(Collected data)
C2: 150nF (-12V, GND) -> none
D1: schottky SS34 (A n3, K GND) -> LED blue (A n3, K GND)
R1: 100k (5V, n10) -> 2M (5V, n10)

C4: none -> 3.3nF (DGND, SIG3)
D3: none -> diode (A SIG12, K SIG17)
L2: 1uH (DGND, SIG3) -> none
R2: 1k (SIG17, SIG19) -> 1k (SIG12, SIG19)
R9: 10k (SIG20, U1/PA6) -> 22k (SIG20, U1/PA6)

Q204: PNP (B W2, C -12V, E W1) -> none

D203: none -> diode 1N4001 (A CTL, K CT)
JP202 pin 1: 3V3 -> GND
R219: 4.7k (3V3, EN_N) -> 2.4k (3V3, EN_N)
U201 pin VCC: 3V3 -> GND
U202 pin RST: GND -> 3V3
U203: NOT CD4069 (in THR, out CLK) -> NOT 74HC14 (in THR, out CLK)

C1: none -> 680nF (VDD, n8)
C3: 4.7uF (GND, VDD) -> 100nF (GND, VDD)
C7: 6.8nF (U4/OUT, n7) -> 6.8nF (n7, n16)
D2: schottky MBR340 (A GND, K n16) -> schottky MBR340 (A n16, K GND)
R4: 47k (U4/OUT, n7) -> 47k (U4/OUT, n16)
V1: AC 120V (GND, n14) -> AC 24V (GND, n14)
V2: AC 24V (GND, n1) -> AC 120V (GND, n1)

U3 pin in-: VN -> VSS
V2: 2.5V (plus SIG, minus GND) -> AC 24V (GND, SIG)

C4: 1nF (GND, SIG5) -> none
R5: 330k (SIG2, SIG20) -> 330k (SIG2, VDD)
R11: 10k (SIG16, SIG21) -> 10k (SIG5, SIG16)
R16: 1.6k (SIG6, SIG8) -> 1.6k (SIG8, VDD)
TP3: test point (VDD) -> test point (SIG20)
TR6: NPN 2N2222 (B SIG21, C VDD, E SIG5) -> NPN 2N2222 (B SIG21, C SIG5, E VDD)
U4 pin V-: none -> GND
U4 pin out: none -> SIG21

▶ **PROBLEM STATEMENT**
Every line from the one containing "R9: 10k (SIG20, U1/PA6)" to the close of the records must be reproduced exactly. Include both ends and nothing more.

▶ **FINISHED TASK**
R9: 10k (SIG20, U1/PA6) -> 22k (SIG20, U1/PA6)

Q204: PNP (B W2, C -12V, E W1) -> none

D203: none -> diode 1N4001 (A CTL, K CT)
JP202 pin 1: 3V3 -> GND
R219: 4.7k (3V3, EN_N) -> 2.4k (3V3, EN_N)
U201 pin VCC: 3V3 -> GND
U202 pin RST: GND -> 3V3
U203: NOT CD4069 (in THR, out CLK) -> NOT 74HC14 (in THR, out CLK)

C1: none -> 680nF (VDD, n8)
C3: 4.7uF (GND, VDD) -> 100nF (GND, VDD)
C7: 6.8nF (U4/OUT, n7) -> 6.8nF (n7, n16)
D2: schottky MBR340 (A GND, K n16) -> schottky MBR340 (A n16, K GND)
R4: 47k (U4/OUT, n7) -> 47k (U4/OUT, n16)
V1: AC 120V (GND, n14) -> AC 24V (GND, n14)
V2: AC 24V (GND, n1) -> AC 120V (GND, n1)

U3 pin in-: VN -> VSS
V2: 2.5V (plus SIG, minus GND) -> AC 24V (GND, SIG)

C4: 1nF (GND, SIG5) -> none
R5: 330k (SIG2, SIG20) -> 330k (SIG2, VDD)
R11: 10k (SIG16, SIG21) -> 10k (SIG5, SIG16)
R16: 1.6k (SIG6, SIG8) -> 1.6k (SIG8, VDD)
TP3: test point (VDD) -> test point (SIG20)
TR6: NPN 2N2222 (B SIG21, C VDD, E SIG5) -> NPN 2N2222 (B SIG21, C SIG5, E VDD)
U4 pin V-: none -> GND
U4 pin out: none -> SIG21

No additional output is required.